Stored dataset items
[Start of Attachment]

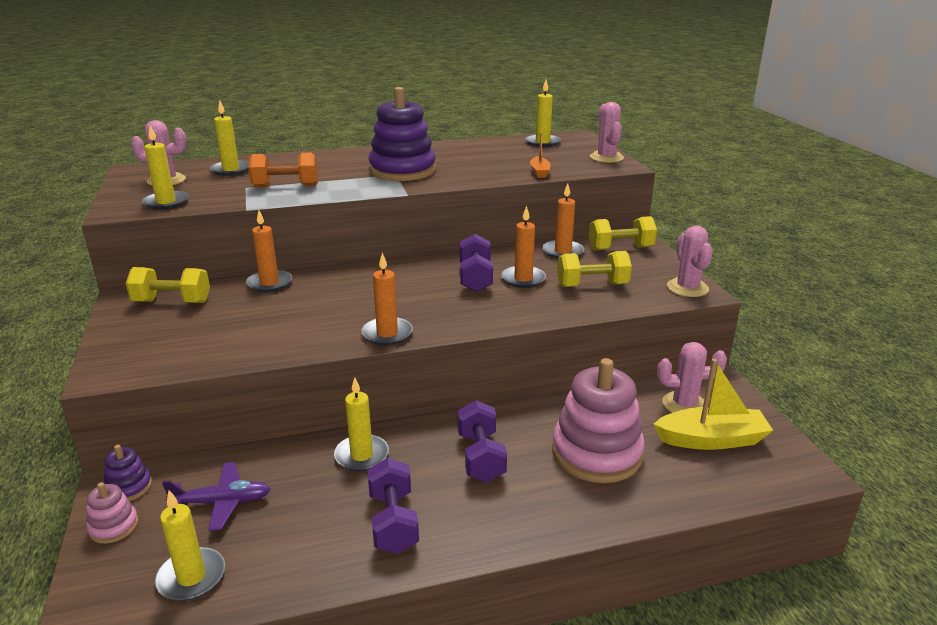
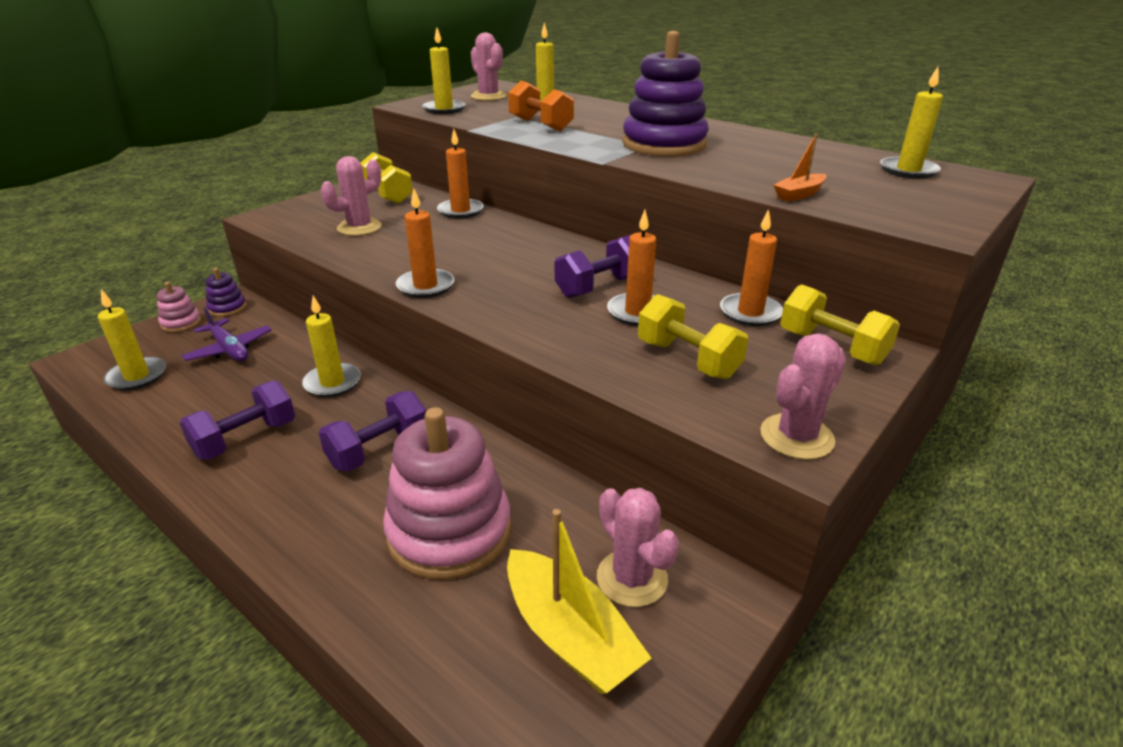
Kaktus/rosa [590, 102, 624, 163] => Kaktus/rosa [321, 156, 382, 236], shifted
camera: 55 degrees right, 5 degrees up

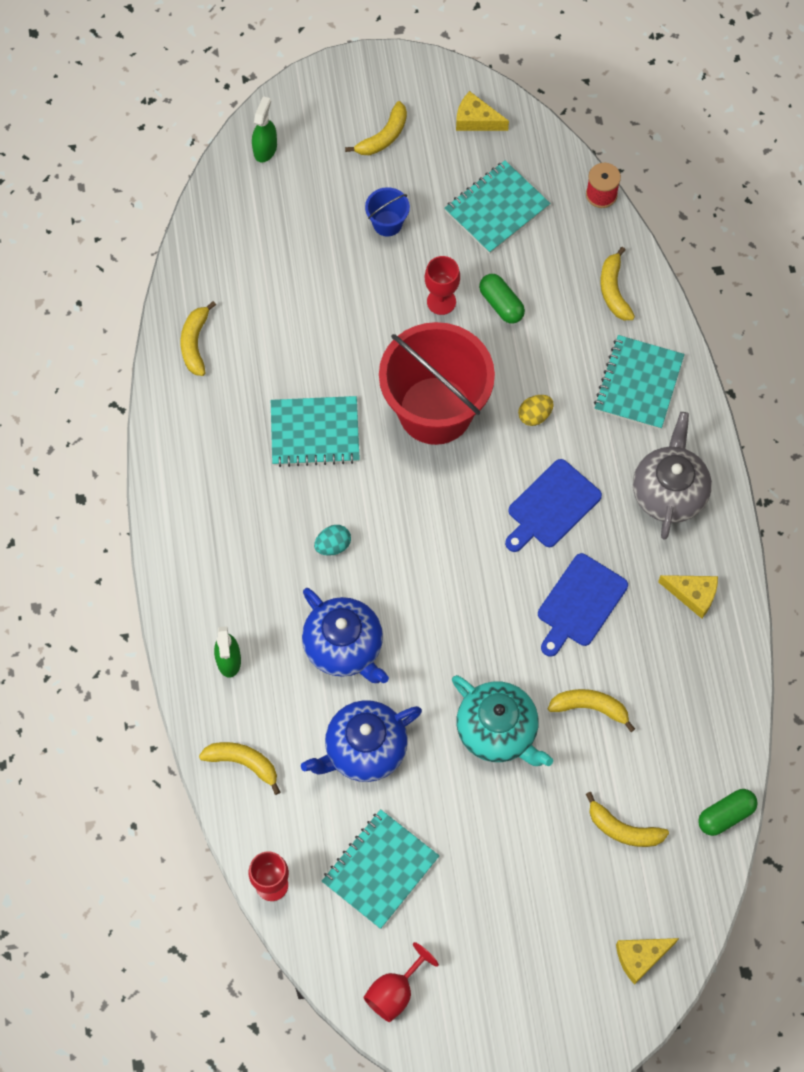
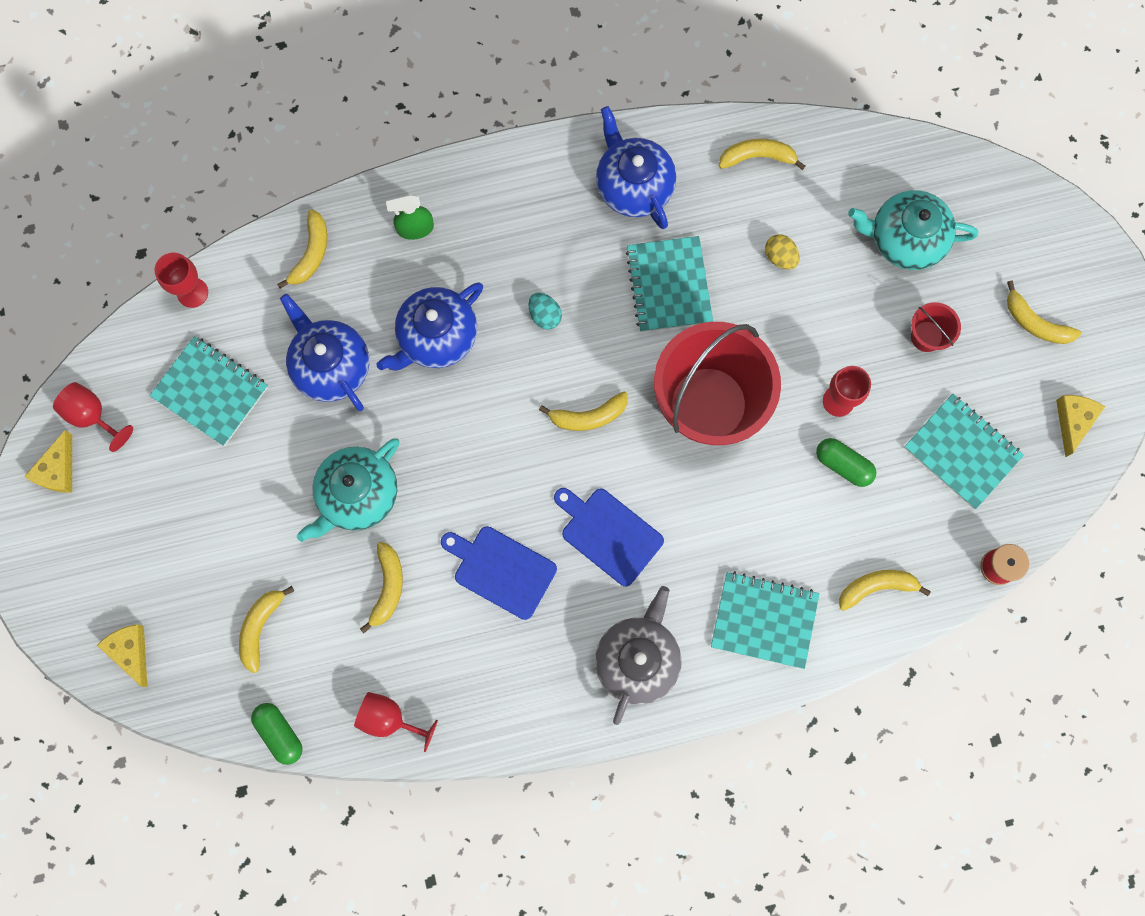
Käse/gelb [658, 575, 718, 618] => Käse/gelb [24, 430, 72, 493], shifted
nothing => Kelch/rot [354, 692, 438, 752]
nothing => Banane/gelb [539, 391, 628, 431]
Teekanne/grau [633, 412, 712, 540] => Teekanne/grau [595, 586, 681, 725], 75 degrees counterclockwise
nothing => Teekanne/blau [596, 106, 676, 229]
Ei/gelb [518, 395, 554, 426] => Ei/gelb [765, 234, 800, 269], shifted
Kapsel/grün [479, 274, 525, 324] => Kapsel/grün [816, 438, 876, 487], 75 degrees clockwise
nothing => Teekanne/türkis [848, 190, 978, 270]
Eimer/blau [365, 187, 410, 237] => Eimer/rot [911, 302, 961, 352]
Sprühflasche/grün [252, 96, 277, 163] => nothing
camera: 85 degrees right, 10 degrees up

[End of Attachment]

Your answer must be an exact copy of the records above, with no pictures included.

• [ANSWER FOR THIS EXERCISE]
Kaktus/rosa [590, 102, 624, 163] => Kaktus/rosa [321, 156, 382, 236], shifted
camera: 55 degrees right, 5 degrees up

Käse/gelb [658, 575, 718, 618] => Käse/gelb [24, 430, 72, 493], shifted
nothing => Kelch/rot [354, 692, 438, 752]
nothing => Banane/gelb [539, 391, 628, 431]
Teekanne/grau [633, 412, 712, 540] => Teekanne/grau [595, 586, 681, 725], 75 degrees counterclockwise
nothing => Teekanne/blau [596, 106, 676, 229]
Ei/gelb [518, 395, 554, 426] => Ei/gelb [765, 234, 800, 269], shifted
Kapsel/grün [479, 274, 525, 324] => Kapsel/grün [816, 438, 876, 487], 75 degrees clockwise
nothing => Teekanne/türkis [848, 190, 978, 270]
Eimer/blau [365, 187, 410, 237] => Eimer/rot [911, 302, 961, 352]
Sprühflasche/grün [252, 96, 277, 163] => nothing
camera: 85 degrees right, 10 degrees up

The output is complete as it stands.